'''
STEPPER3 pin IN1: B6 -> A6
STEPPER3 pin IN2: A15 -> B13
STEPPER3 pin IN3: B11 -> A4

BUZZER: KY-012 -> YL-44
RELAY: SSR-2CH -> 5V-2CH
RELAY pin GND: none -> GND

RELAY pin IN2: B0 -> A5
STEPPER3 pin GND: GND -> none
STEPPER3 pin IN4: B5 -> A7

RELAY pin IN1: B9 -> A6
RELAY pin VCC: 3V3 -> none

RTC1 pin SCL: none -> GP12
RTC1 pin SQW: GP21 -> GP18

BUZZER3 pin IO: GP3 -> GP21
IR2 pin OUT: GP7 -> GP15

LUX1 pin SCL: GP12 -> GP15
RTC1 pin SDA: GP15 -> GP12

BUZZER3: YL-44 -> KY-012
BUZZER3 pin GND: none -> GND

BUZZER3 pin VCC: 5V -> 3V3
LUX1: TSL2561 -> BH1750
'''
■ Task item
Up to and including the final line of the data above, please copy every line exactly, starting from the one that contains "STEPPER3 pin IN4: B5 -> A7".

■ Problem solution
STEPPER3 pin IN4: B5 -> A7

RELAY pin IN1: B9 -> A6
RELAY pin VCC: 3V3 -> none

RTC1 pin SCL: none -> GP12
RTC1 pin SQW: GP21 -> GP18

BUZZER3 pin IO: GP3 -> GP21
IR2 pin OUT: GP7 -> GP15

LUX1 pin SCL: GP12 -> GP15
RTC1 pin SDA: GP15 -> GP12

BUZZER3: YL-44 -> KY-012
BUZZER3 pin GND: none -> GND

BUZZER3 pin VCC: 5V -> 3V3
LUX1: TSL2561 -> BH1750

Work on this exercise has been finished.